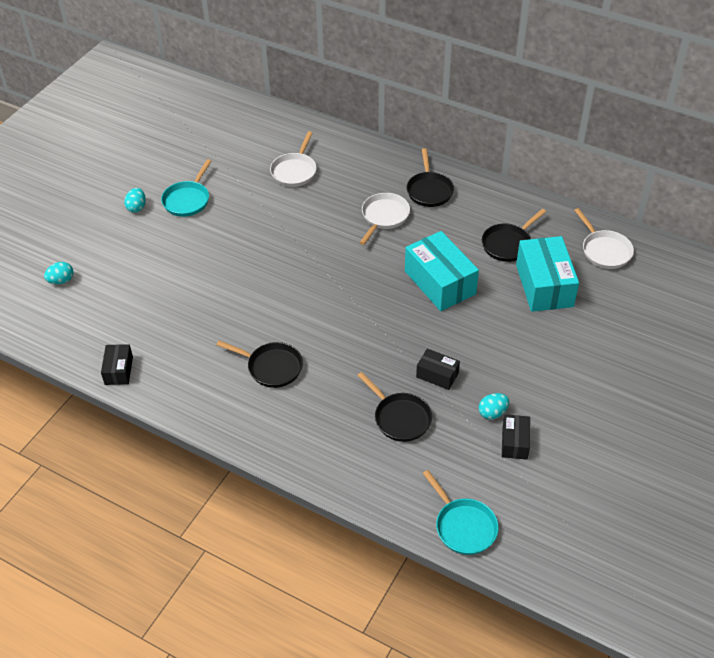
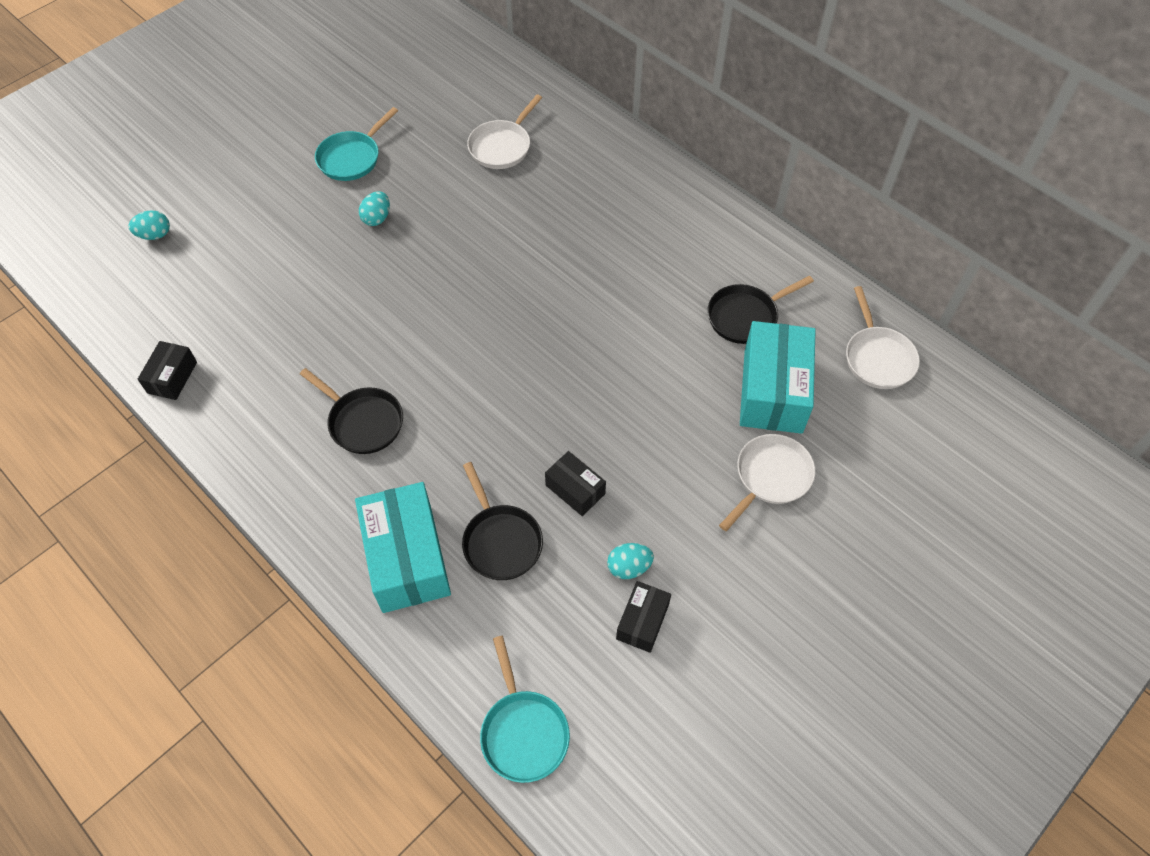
camera: 15 degrees right, 10 degrees up
(137, 207) = (286, 154): turquoise egg -> turquoise egg (377, 218)
(384, 217) = (592, 238): white pan -> white pan (770, 477)
(429, 190) = (668, 212): black pan -> none
(440, 282) = (631, 352): turquoise box -> turquoise box (407, 558)

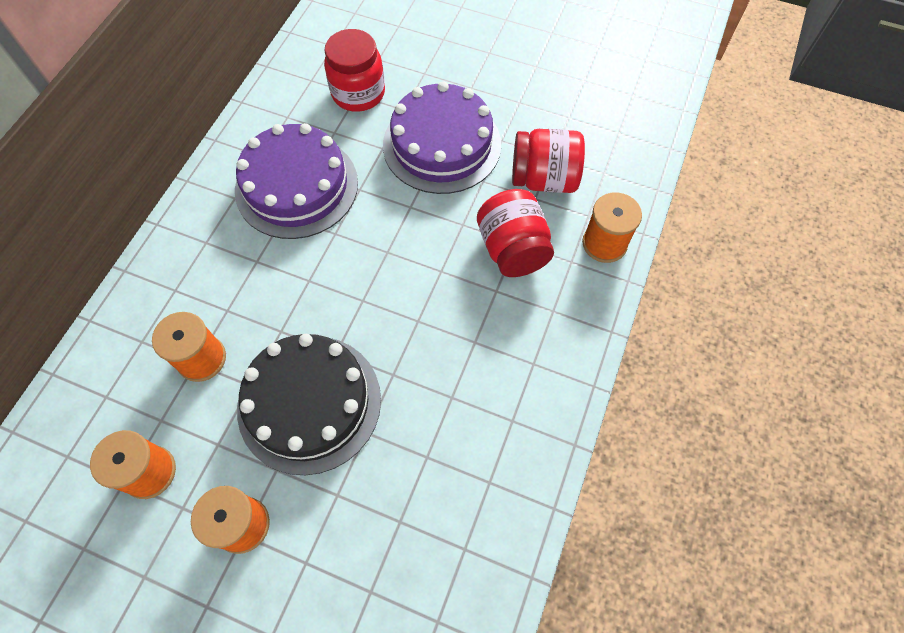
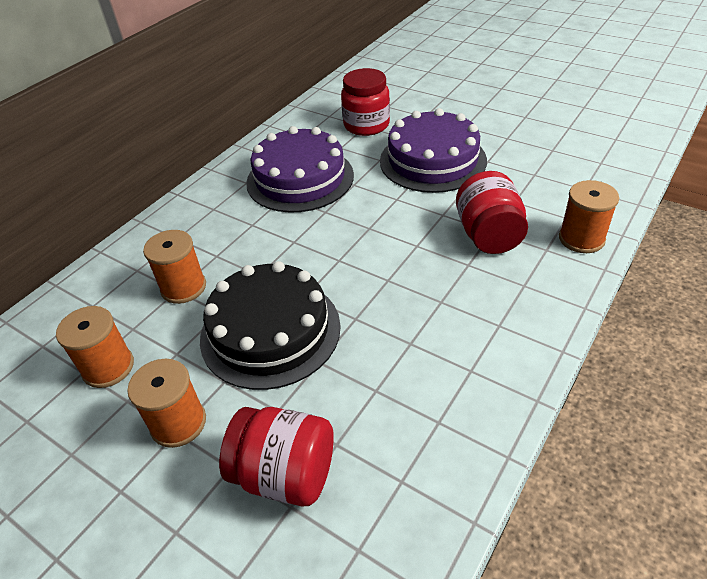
camera: 15 degrees right, 20 degrees down
(544, 179) = (524, 189): red jar -> red jar (285, 474)

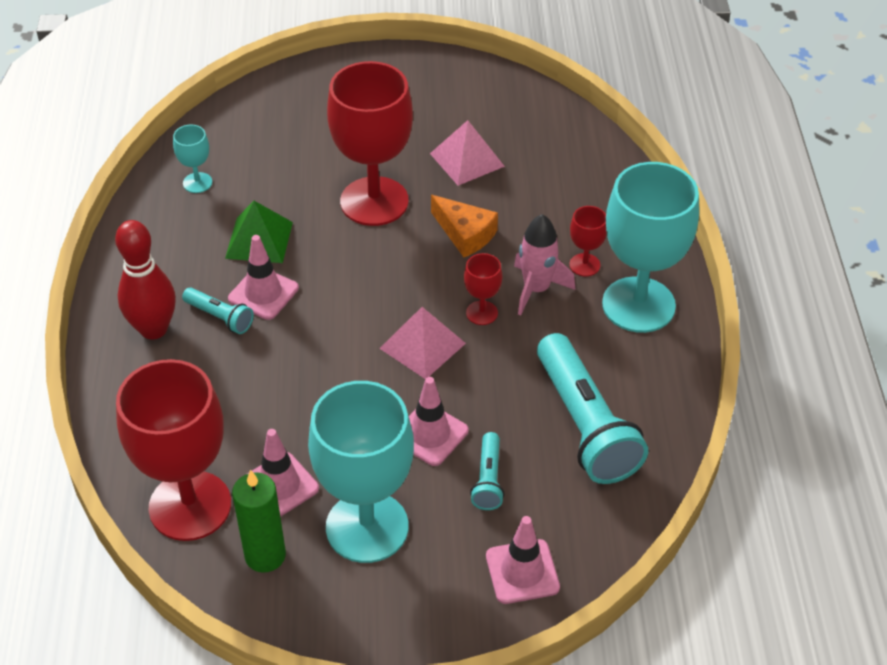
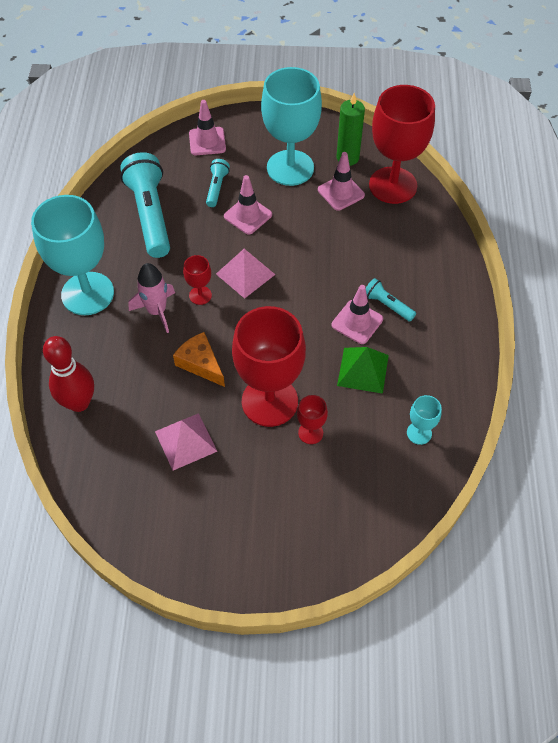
camera: 175 degrees left, 10 degrees up
(153, 329) = (433, 299): red bowling pin -> red bowling pin (79, 402)
(584, 265) = (116, 329): red goblet -> red goblet (310, 433)

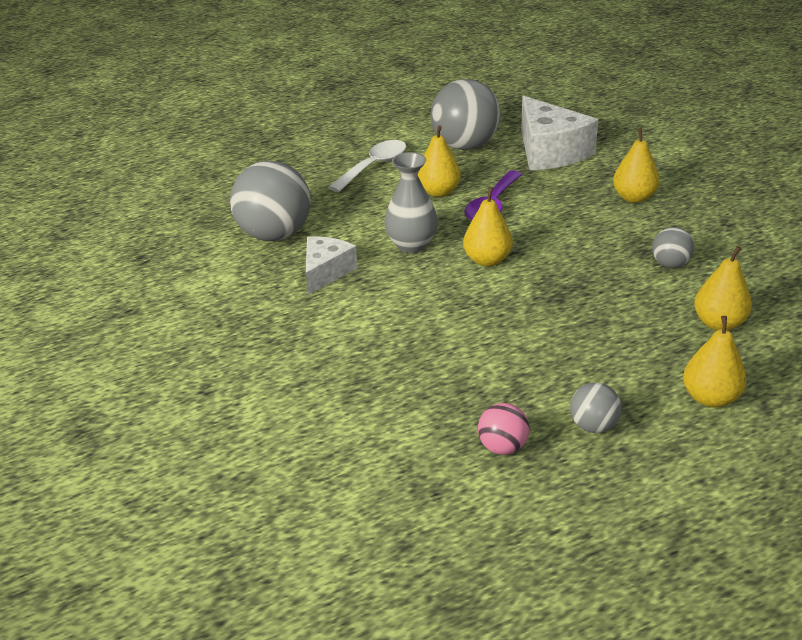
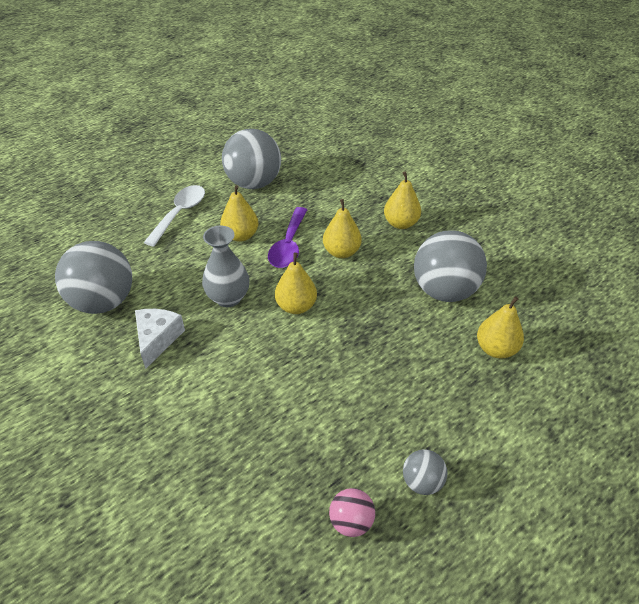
camera: 15 degrees left, 10 degrees up
(550, 151) = (324, 182): white cheese -> none
(670, 264) = (444, 291): grey ball -> grey ball, size x2.07
(710, 398) = (508, 432): yellow pear -> yellow pear (341, 252)

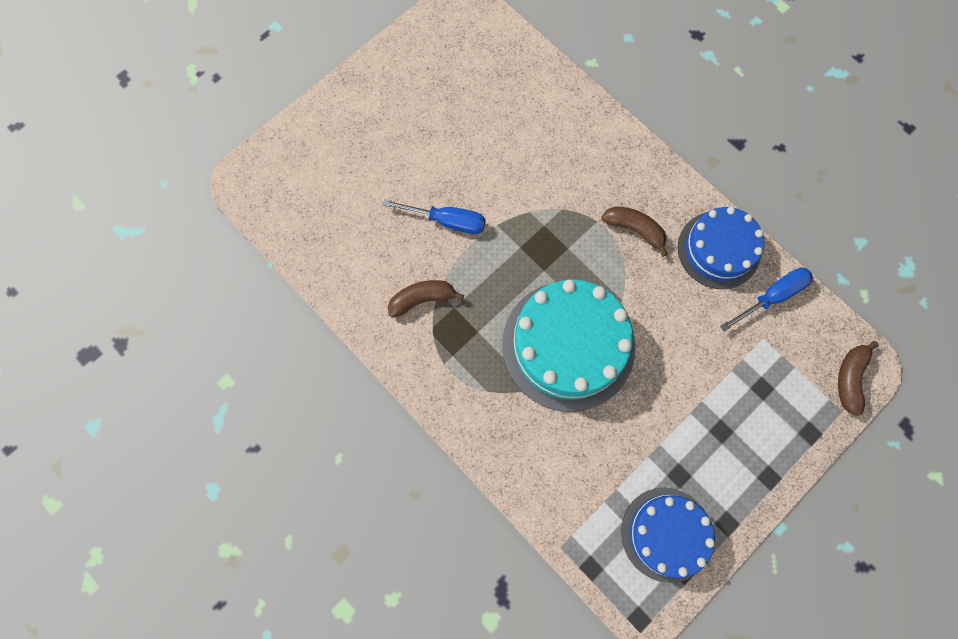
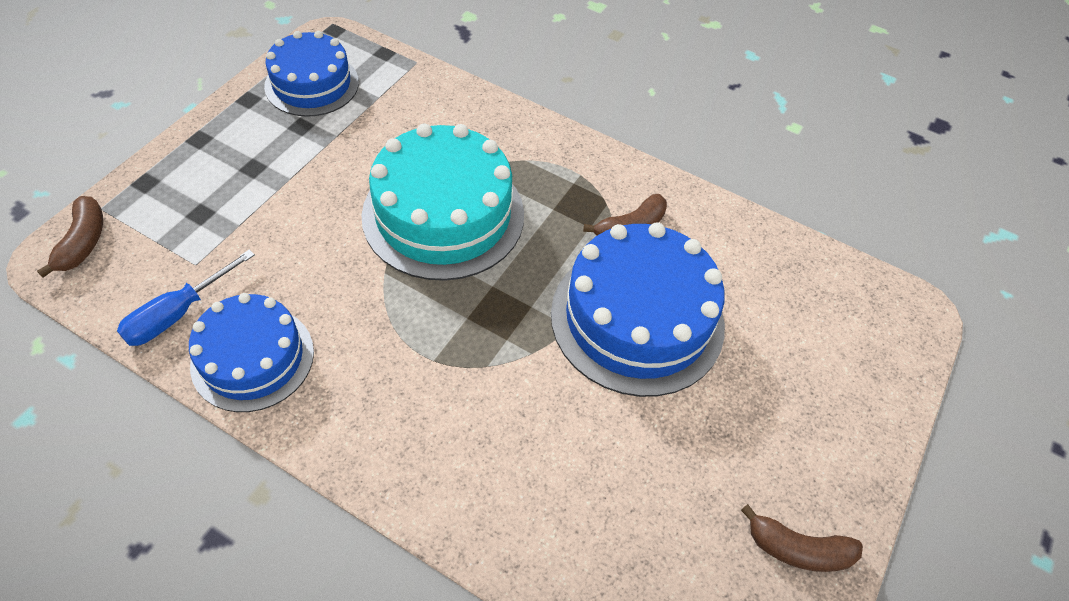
camera: 160 degrees right, 20 degrees down
(447, 221) = (637, 318): blue screwdriver -> blue cake
(634, 230) = (378, 360): brown banana -> brown banana (798, 549)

------------------------------------

■ **ACTION ITEM**:
Starting from the line that has "(544, 179) = (524, 189): red" and ending at the last line of the material above, every line should be output exactly; pictures are dropped and nothing else appears.

■ **RESULT OF THIS TASK**:
(544, 179) = (524, 189): red jar -> red jar (285, 474)

camera: 175 degrees left, 10 degrees up
(153, 329) = (433, 299): red bowling pin -> red bowling pin (79, 402)
(584, 265) = (116, 329): red goblet -> red goblet (310, 433)

camera: 15 degrees left, 10 degrees up
(550, 151) = (324, 182): white cheese -> none
(670, 264) = (444, 291): grey ball -> grey ball, size x2.07
(710, 398) = (508, 432): yellow pear -> yellow pear (341, 252)

camera: 160 degrees right, 20 degrees down
(447, 221) = (637, 318): blue screwdriver -> blue cake
(634, 230) = (378, 360): brown banana -> brown banana (798, 549)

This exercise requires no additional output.